::: INPUT

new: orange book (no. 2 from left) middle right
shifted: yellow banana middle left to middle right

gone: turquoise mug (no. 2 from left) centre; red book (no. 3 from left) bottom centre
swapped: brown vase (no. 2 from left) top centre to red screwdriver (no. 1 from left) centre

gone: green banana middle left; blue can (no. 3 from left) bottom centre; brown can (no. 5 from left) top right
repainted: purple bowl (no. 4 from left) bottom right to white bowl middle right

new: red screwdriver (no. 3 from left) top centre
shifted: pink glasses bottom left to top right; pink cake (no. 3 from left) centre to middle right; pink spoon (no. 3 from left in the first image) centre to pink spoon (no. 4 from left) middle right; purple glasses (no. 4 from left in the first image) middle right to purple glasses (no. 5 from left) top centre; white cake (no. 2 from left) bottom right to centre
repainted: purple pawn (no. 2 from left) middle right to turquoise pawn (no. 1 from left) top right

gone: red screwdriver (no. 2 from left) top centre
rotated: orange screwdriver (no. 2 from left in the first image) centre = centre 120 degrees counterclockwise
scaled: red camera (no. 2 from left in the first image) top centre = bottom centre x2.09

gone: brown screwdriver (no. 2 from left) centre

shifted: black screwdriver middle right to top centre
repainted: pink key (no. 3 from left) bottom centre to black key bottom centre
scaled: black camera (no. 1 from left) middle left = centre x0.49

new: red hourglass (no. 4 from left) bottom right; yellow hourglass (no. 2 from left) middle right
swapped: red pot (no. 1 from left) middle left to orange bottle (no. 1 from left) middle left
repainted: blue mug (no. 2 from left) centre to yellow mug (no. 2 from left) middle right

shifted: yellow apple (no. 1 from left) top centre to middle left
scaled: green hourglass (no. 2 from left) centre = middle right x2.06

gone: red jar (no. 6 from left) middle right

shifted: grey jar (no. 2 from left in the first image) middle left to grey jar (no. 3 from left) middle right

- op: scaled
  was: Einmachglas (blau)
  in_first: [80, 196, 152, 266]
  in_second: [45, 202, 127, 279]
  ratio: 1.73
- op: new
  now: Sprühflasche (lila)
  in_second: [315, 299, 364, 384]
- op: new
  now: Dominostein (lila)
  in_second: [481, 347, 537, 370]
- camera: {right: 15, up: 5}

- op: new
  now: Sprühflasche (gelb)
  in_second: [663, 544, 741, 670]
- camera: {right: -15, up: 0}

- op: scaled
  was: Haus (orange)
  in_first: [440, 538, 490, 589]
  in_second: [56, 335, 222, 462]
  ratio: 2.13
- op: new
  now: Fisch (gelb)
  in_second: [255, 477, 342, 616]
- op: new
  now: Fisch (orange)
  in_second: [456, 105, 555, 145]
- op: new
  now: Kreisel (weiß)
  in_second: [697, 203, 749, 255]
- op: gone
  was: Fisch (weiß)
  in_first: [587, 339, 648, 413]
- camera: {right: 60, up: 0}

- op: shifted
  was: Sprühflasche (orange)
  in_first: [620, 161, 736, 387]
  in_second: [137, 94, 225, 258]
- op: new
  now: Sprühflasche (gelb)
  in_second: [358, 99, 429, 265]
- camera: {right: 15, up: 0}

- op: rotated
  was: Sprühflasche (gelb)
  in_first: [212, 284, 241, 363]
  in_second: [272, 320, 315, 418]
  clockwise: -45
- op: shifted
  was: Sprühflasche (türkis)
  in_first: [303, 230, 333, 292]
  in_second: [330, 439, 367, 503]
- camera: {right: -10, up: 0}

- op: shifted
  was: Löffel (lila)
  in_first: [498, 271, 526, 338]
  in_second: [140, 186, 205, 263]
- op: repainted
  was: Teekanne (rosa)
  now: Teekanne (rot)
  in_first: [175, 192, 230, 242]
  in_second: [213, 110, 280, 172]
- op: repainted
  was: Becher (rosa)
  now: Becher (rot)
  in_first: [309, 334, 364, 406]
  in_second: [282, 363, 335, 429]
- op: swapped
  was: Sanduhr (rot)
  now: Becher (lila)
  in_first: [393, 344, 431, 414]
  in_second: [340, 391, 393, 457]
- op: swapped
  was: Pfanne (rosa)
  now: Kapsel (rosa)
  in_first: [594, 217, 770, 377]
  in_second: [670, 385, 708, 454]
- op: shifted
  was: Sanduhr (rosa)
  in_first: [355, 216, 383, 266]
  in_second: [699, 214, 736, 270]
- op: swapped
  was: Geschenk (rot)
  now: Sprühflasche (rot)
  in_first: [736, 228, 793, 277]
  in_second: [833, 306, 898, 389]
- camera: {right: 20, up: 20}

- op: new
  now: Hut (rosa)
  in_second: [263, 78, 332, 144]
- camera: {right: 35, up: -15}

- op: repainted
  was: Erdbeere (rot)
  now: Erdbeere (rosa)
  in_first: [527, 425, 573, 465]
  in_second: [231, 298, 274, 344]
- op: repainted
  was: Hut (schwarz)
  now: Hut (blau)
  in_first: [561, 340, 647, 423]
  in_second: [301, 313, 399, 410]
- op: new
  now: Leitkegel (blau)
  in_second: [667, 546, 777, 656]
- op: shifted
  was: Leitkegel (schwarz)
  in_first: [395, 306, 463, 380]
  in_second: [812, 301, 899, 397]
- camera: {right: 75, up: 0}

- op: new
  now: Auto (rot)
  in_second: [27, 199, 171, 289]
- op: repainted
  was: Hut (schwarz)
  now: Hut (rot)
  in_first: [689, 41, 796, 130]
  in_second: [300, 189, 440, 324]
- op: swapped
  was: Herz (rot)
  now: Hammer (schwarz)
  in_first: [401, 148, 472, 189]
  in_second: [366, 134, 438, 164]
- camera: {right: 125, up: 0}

::::::

* [EXERCISE PROMPT] In the listing, return each line containing the string "green".

* [ANSWER SECTION]
gone: green banana middle left; blue can (no. 3 from left) bottom centre; brown can (no. 5 from left) top right
scaled: green hourglass (no. 2 from left) centre = middle right x2.06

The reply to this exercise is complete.